# Exercise brief
Reproduce every item below verbatim, line for line, without altering any wording, number, or punctuation.

# Material
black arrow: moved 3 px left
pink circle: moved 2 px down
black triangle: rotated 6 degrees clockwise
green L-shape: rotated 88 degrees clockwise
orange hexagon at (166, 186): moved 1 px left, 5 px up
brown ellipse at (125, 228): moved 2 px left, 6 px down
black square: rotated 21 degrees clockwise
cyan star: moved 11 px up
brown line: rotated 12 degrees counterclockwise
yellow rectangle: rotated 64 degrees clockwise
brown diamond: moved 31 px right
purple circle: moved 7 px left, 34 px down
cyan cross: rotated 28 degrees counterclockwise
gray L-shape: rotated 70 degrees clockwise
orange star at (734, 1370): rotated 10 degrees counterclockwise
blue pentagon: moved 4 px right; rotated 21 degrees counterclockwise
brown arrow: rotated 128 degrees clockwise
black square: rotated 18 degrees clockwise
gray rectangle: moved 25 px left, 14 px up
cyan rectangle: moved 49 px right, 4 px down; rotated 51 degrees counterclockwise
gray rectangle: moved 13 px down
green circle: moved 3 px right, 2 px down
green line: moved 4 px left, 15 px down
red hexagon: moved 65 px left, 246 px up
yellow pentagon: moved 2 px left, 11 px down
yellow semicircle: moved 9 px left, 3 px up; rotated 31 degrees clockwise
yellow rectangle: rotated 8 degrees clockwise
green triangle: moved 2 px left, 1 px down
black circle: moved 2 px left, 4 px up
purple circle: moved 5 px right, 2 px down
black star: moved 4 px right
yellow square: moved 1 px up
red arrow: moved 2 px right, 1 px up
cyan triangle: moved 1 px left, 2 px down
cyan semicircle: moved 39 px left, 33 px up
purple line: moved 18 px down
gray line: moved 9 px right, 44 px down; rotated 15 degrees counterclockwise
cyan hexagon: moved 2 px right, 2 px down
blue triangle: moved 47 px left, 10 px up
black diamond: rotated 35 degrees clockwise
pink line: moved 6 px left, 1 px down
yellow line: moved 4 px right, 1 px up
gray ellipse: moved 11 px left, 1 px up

# Task output
black arrow: moved 3 px left
pink circle: moved 2 px down
black triangle: rotated 6 degrees clockwise
green L-shape: rotated 88 degrees clockwise
orange hexagon at (166, 186): moved 1 px left, 5 px up
brown ellipse at (125, 228): moved 2 px left, 6 px down
black square: rotated 21 degrees clockwise
cyan star: moved 11 px up
brown line: rotated 12 degrees counterclockwise
yellow rectangle: rotated 64 degrees clockwise
brown diamond: moved 31 px right
purple circle: moved 7 px left, 34 px down
cyan cross: rotated 28 degrees counterclockwise
gray L-shape: rotated 70 degrees clockwise
orange star at (734, 1370): rotated 10 degrees counterclockwise
blue pentagon: moved 4 px right; rotated 21 degrees counterclockwise
brown arrow: rotated 128 degrees clockwise
black square: rotated 18 degrees clockwise
gray rectangle: moved 25 px left, 14 px up
cyan rectangle: moved 49 px right, 4 px down; rotated 51 degrees counterclockwise
gray rectangle: moved 13 px down
green circle: moved 3 px right, 2 px down
green line: moved 4 px left, 15 px down
red hexagon: moved 65 px left, 246 px up
yellow pentagon: moved 2 px left, 11 px down
yellow semicircle: moved 9 px left, 3 px up; rotated 31 degrees clockwise
yellow rectangle: rotated 8 degrees clockwise
green triangle: moved 2 px left, 1 px down
black circle: moved 2 px left, 4 px up
purple circle: moved 5 px right, 2 px down
black star: moved 4 px right
yellow square: moved 1 px up
red arrow: moved 2 px right, 1 px up
cyan triangle: moved 1 px left, 2 px down
cyan semicircle: moved 39 px left, 33 px up
purple line: moved 18 px down
gray line: moved 9 px right, 44 px down; rotated 15 degrees counterclockwise
cyan hexagon: moved 2 px right, 2 px down
blue triangle: moved 47 px left, 10 px up
black diamond: rotated 35 degrees clockwise
pink line: moved 6 px left, 1 px down
yellow line: moved 4 px right, 1 px up
gray ellipse: moved 11 px left, 1 px up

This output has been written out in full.